Exercise details:
Exactly as they appear below, repeat the lines from the one with "purple diamond: (117, 170)" through the one with "gray arrow: (590, 247)". Drop every picture.

[Data to process Boundary: Start]

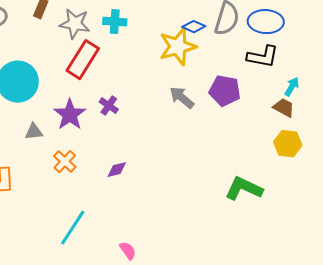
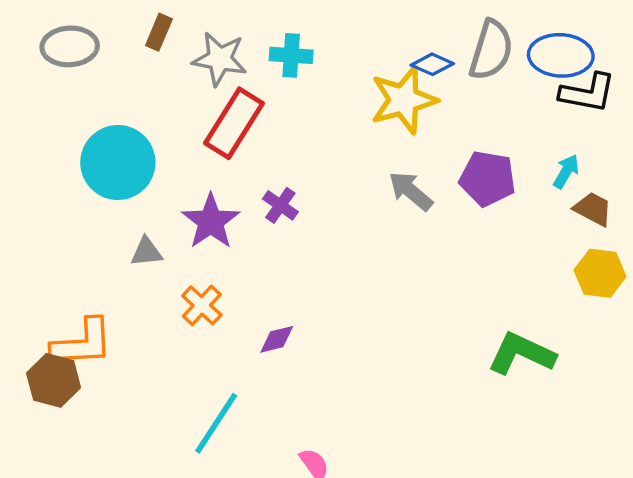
black L-shape: (263, 57) -> (588, 93), moved
cyan arrow: (292, 87) -> (566, 171), moved
purple diamond: (117, 170) -> (277, 339), moved

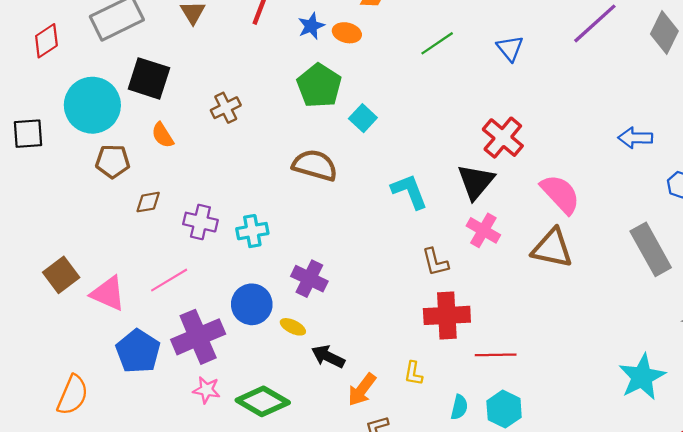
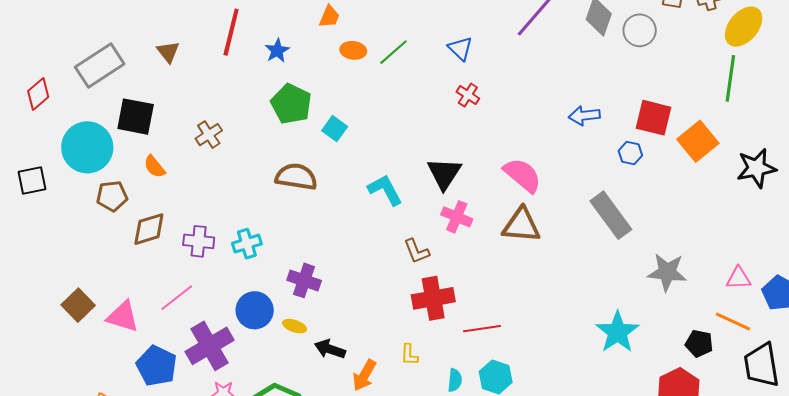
orange ellipse: (347, 33) -> (353, 50), moved
red cross: (503, 138) -> (468, 95), moved, size x0.6
brown diamond: (148, 202) -> (149, 229), size x1.5

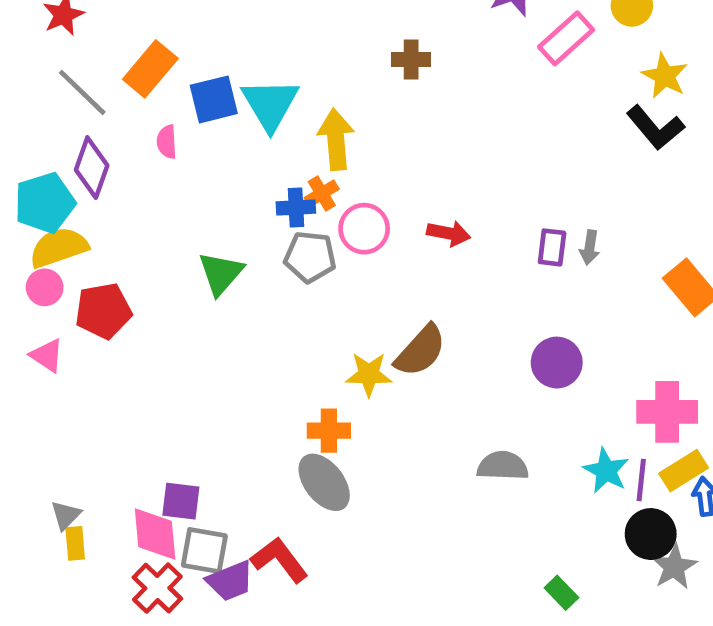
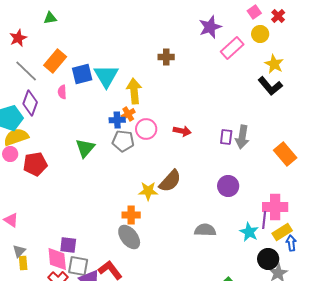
gray arrow: (590, 247) -> (242, 137), size x1.6
pink triangle: (47, 355) -> (11, 220), moved
purple line: (641, 480) -> (264, 220), moved

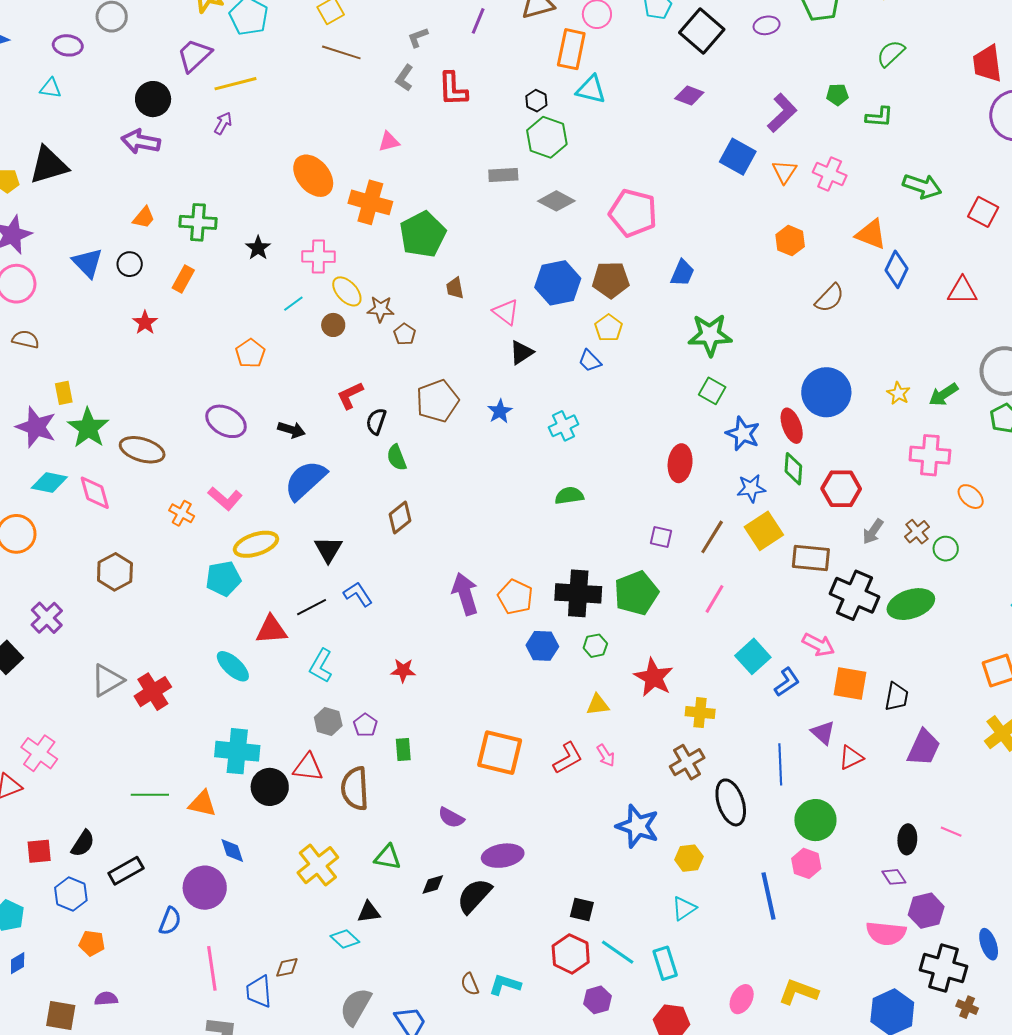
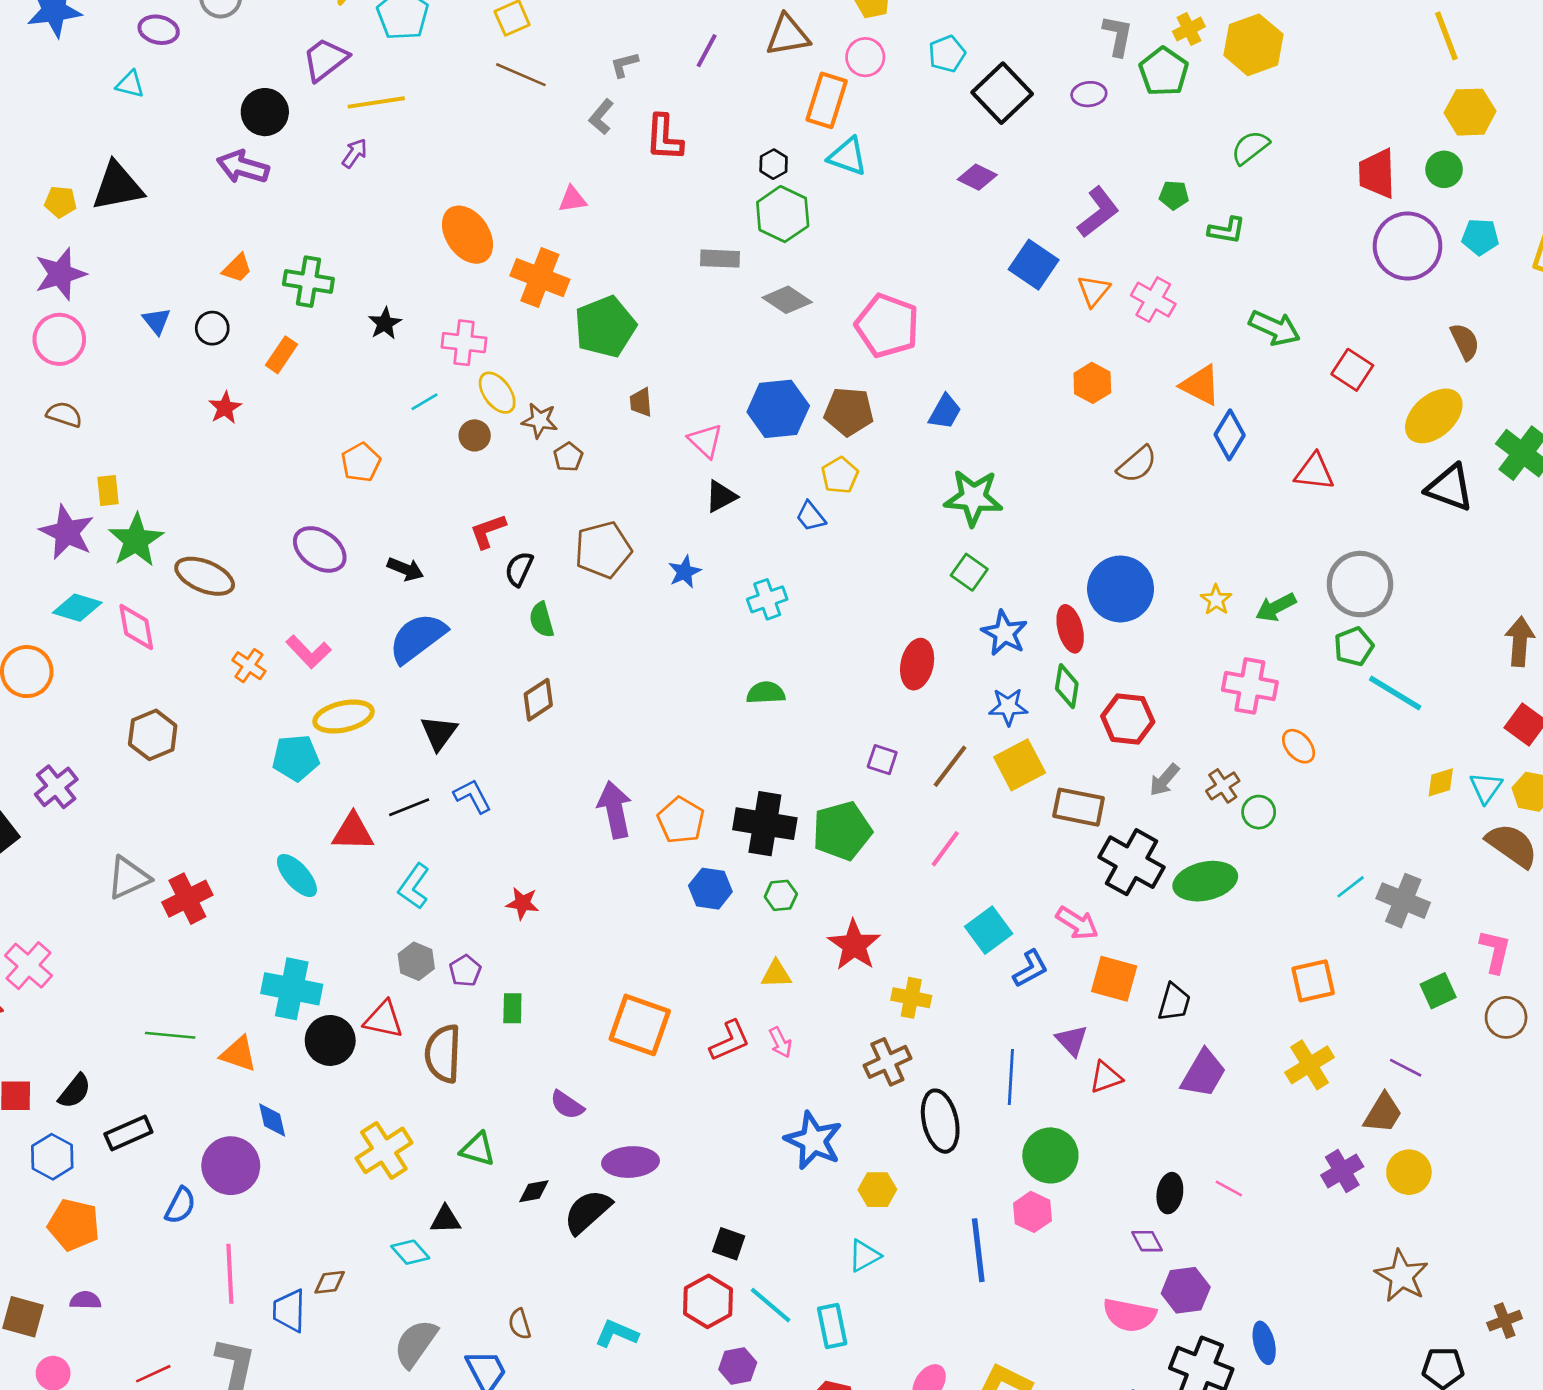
blue triangle: (88, 263) -> (157, 321), size x0.7
orange pentagon: (92, 943) -> (74, 1225), size x1.5
brown semicircle: (470, 984) -> (520, 1324), moved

[Data to process Boundary: End]

Response box:
purple diamond: (117, 170) -> (277, 339), moved

orange ellipse: (347, 33) -> (353, 50), moved
red cross: (503, 138) -> (468, 95), moved, size x0.6
brown diamond: (148, 202) -> (149, 229), size x1.5

gray arrow: (590, 247) -> (242, 137), size x1.6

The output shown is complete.